(Beginning of Records for the task)

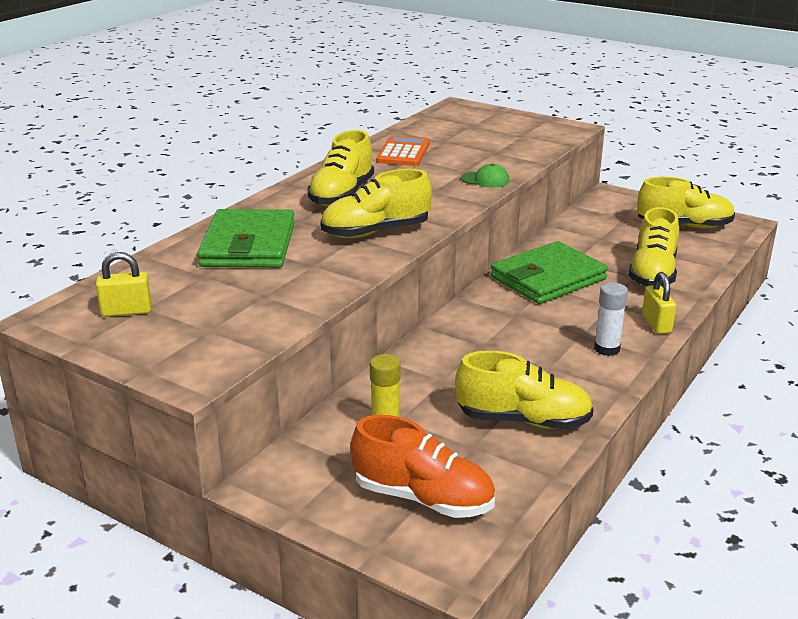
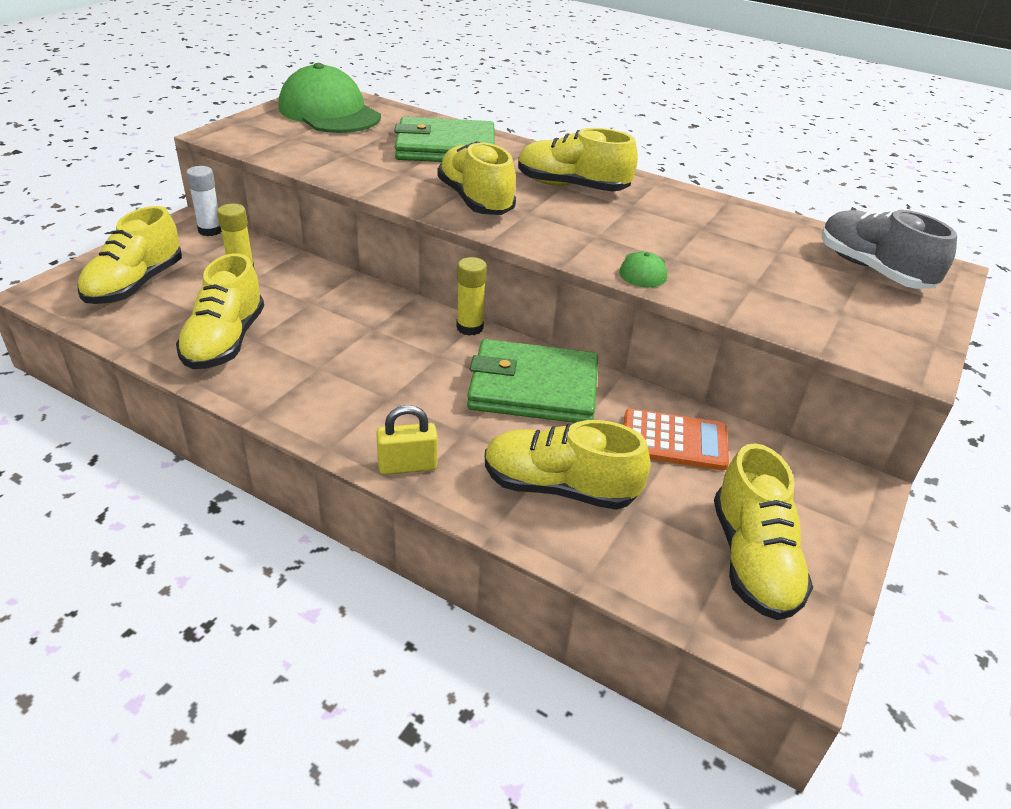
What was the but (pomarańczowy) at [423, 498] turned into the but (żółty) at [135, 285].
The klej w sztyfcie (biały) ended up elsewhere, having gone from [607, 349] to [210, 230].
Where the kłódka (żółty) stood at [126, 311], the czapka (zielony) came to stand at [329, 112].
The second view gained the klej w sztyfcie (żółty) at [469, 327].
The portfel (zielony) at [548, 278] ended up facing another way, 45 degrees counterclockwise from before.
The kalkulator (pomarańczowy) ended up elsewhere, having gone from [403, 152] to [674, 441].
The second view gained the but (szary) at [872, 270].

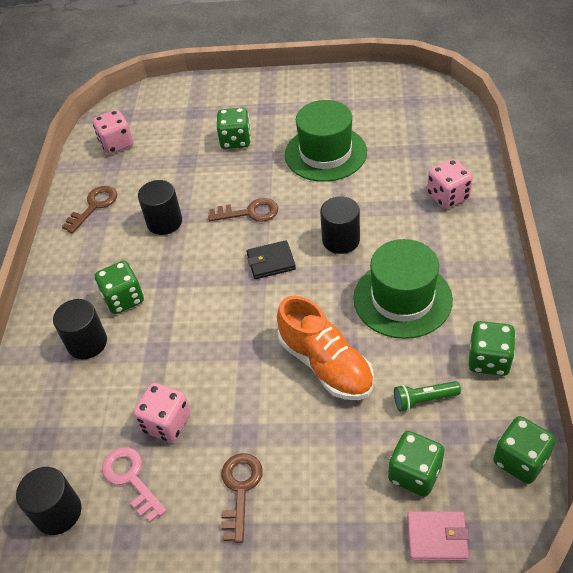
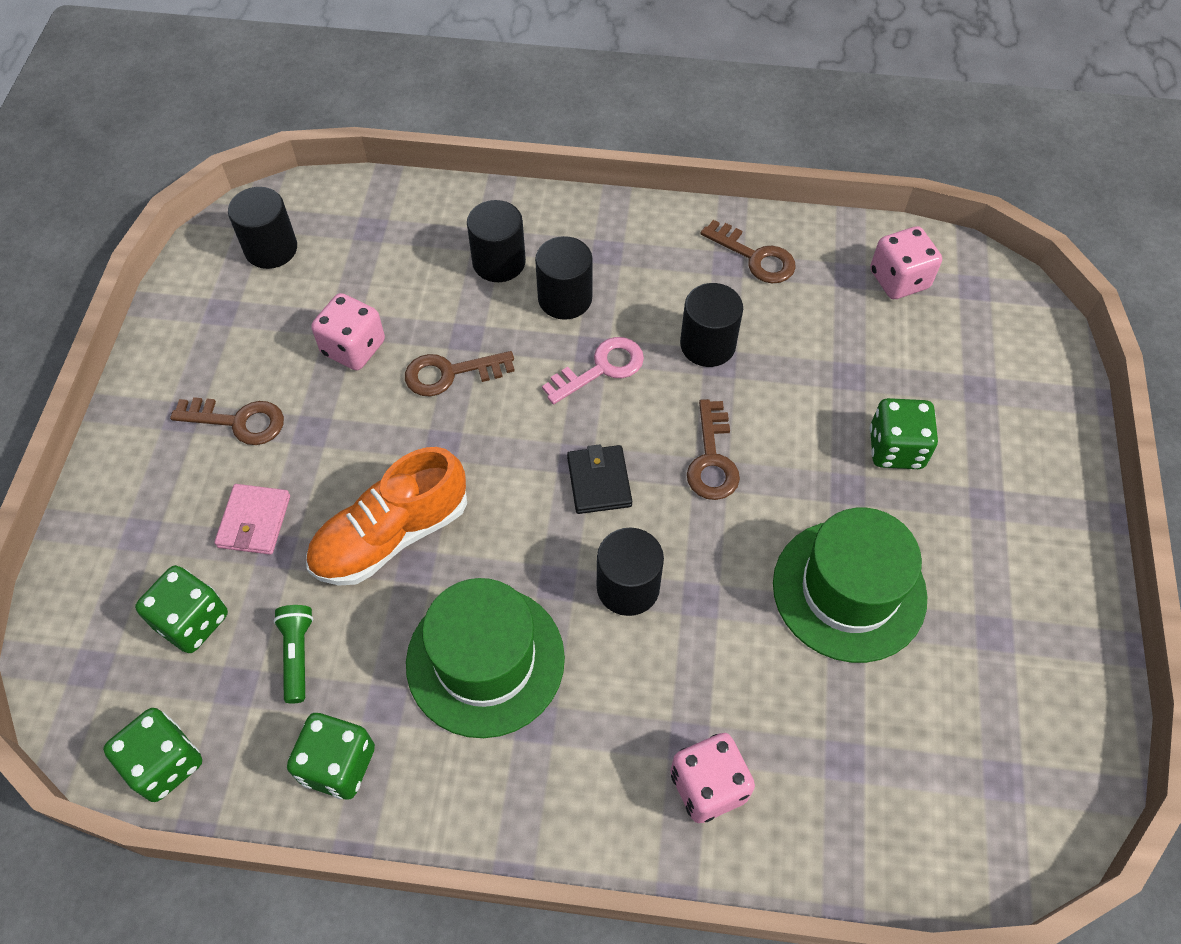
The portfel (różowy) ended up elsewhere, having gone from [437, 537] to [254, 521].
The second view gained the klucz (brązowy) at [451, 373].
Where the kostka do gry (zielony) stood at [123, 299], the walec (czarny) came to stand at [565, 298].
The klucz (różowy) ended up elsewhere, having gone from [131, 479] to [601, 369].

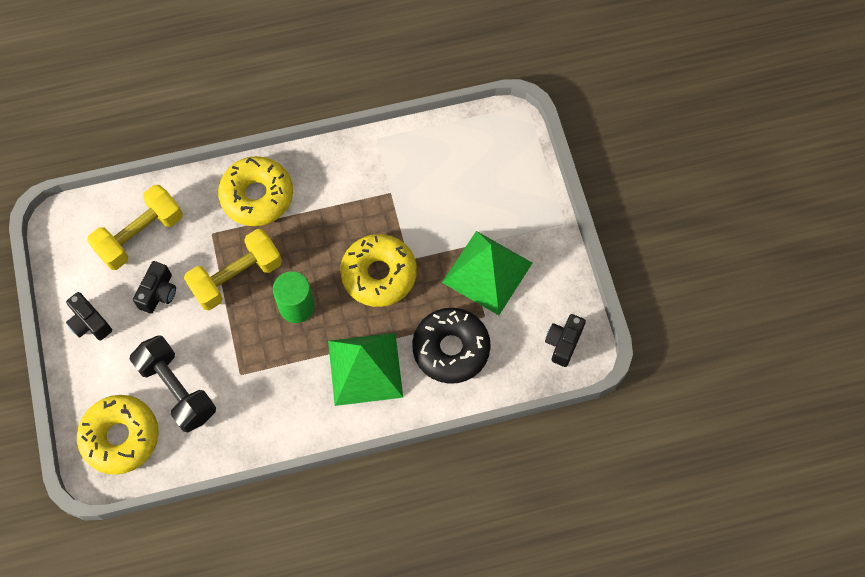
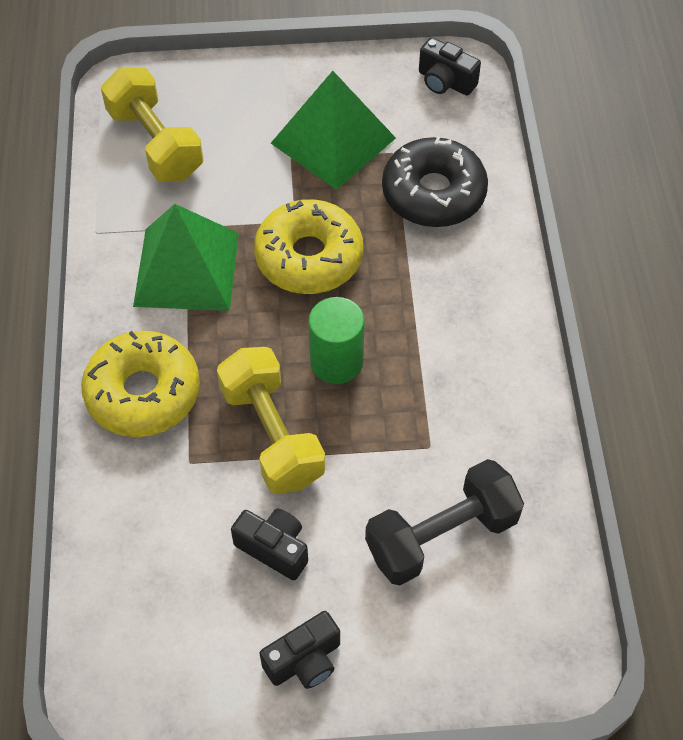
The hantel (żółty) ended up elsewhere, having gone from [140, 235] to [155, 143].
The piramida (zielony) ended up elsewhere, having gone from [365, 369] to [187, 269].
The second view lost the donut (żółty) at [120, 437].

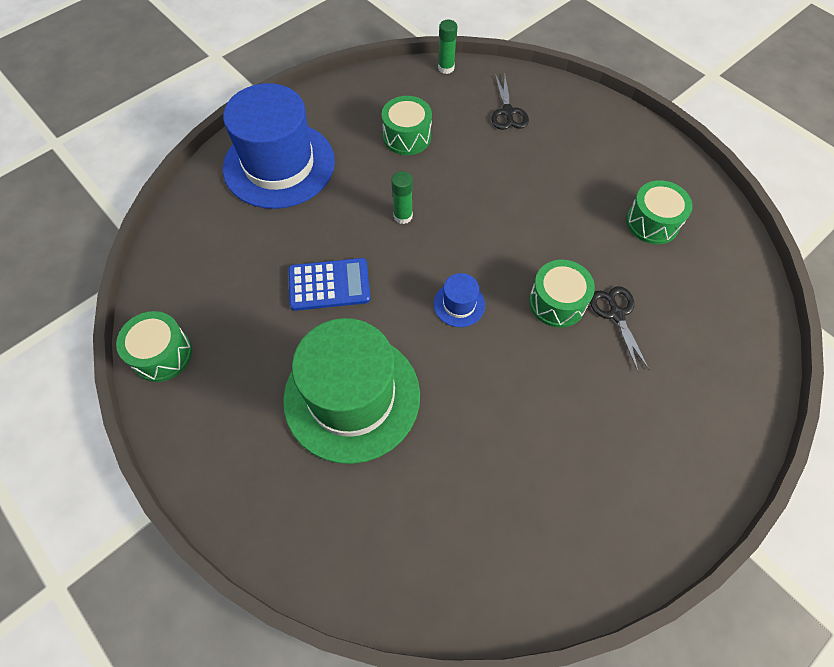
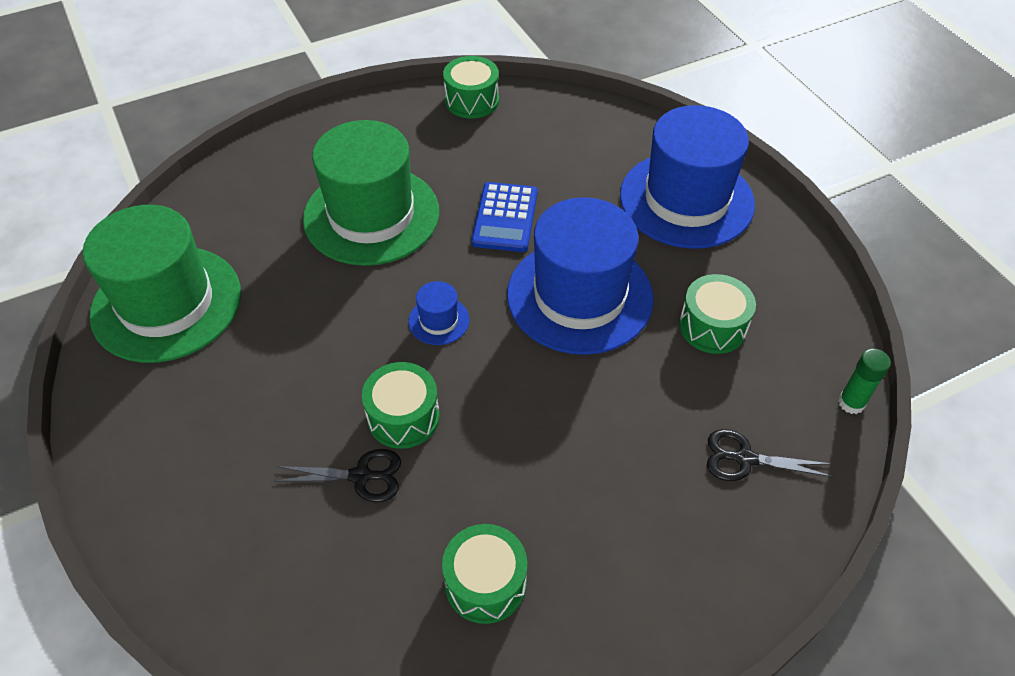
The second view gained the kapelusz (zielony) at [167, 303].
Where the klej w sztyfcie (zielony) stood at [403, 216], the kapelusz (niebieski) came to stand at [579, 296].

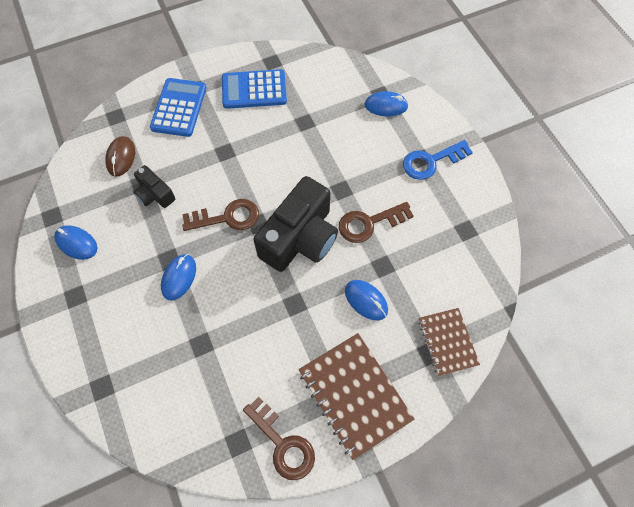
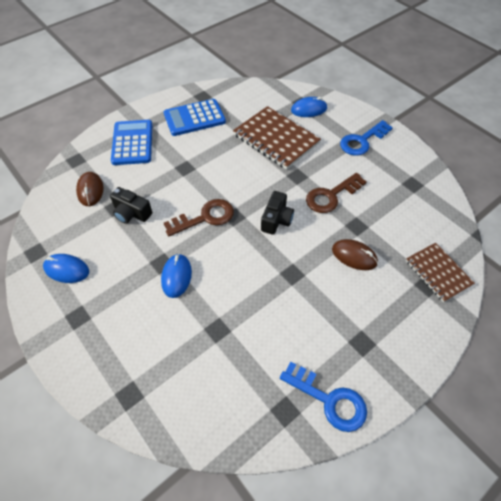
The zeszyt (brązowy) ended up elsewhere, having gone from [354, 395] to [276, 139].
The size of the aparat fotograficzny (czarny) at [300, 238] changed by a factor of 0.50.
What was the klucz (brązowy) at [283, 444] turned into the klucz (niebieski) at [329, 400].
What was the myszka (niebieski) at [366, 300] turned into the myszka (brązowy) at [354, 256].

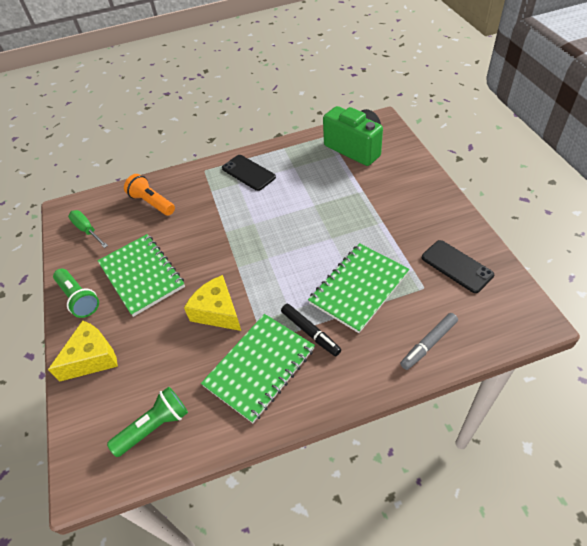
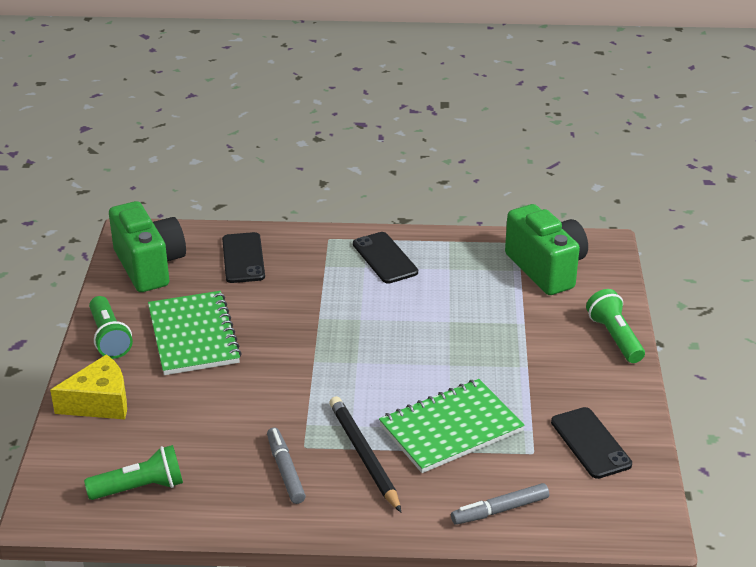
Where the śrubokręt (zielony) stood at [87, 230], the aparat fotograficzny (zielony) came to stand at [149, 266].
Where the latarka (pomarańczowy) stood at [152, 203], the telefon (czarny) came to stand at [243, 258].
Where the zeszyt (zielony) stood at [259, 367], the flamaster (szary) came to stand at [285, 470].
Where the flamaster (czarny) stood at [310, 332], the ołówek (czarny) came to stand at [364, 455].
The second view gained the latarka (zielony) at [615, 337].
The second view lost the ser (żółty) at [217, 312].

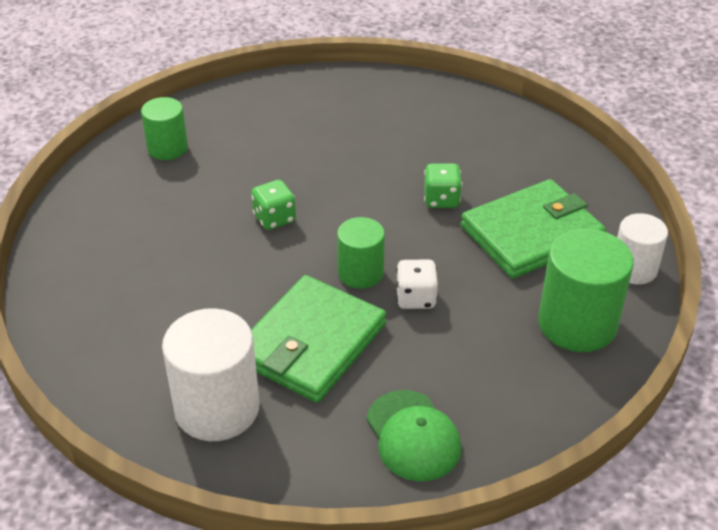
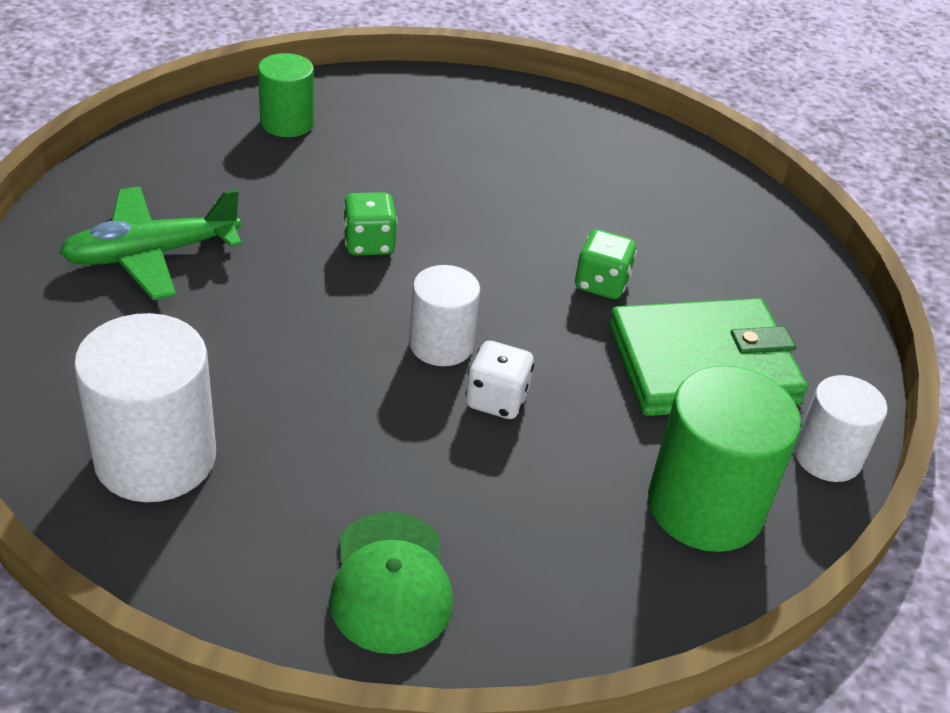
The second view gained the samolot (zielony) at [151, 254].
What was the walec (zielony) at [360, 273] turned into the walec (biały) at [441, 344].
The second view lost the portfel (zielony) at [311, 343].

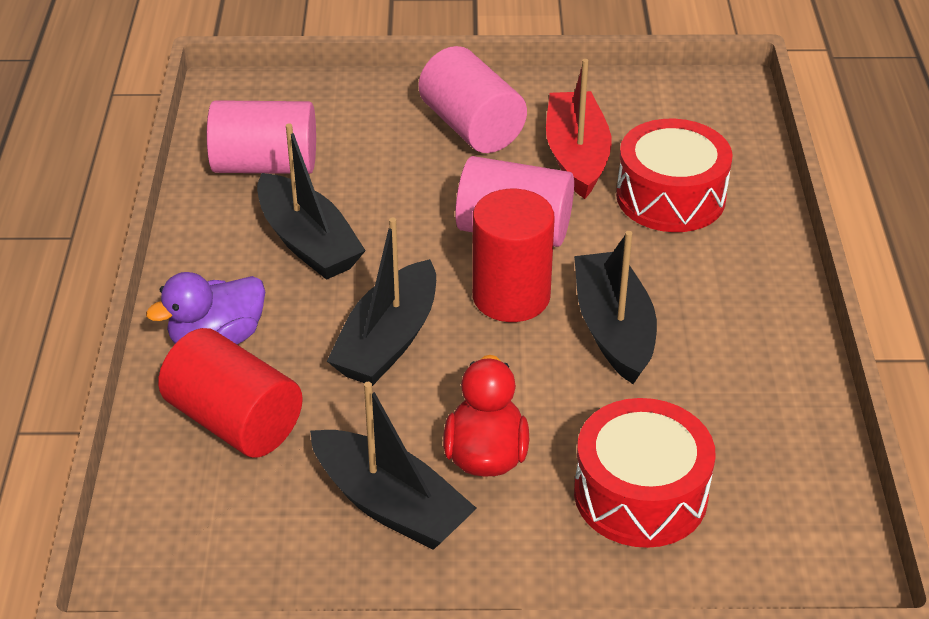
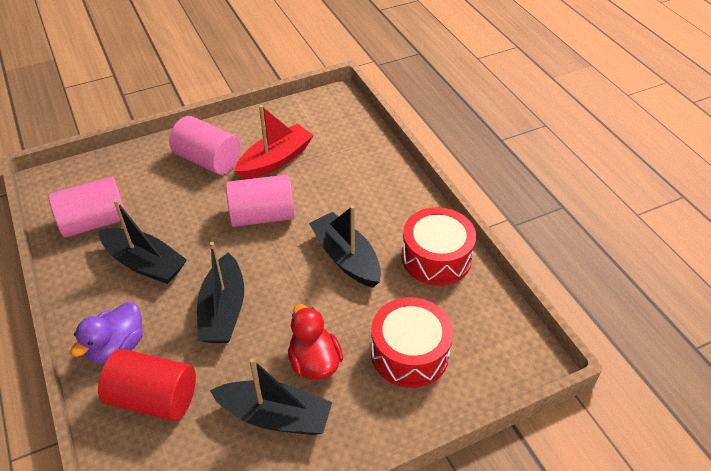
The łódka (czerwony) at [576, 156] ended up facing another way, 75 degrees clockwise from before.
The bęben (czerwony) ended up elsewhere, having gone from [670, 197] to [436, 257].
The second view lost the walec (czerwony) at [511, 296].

(End of Records for the task)

### Instructions for the task:
The range runs from the line above containing "The portfel (zielony) at [548, 278]" to the line containing "The kalkulator (pomarańczowy)", inclusive. Restate those lines word for word and no others.

### Problem solution:
The portfel (zielony) at [548, 278] ended up facing another way, 45 degrees counterclockwise from before.
The kalkulator (pomarańczowy) ended up elsewhere, having gone from [403, 152] to [674, 441].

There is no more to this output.